Output exactly the lines from the line with "BUTTON2: KY-004 -> B3F" through the end of the records below. Include nothing else.

======== Provided records

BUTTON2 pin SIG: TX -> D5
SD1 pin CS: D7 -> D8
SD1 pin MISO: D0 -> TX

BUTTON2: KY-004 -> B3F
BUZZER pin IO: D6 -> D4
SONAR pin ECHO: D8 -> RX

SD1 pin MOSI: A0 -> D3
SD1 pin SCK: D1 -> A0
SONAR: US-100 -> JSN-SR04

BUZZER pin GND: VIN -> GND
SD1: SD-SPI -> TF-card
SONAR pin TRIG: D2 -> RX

================

> [Reply]
BUTTON2: KY-004 -> B3F
BUZZER pin IO: D6 -> D4
SONAR pin ECHO: D8 -> RX

SD1 pin MOSI: A0 -> D3
SD1 pin SCK: D1 -> A0
SONAR: US-100 -> JSN-SR04

BUZZER pin GND: VIN -> GND
SD1: SD-SPI -> TF-card
SONAR pin TRIG: D2 -> RX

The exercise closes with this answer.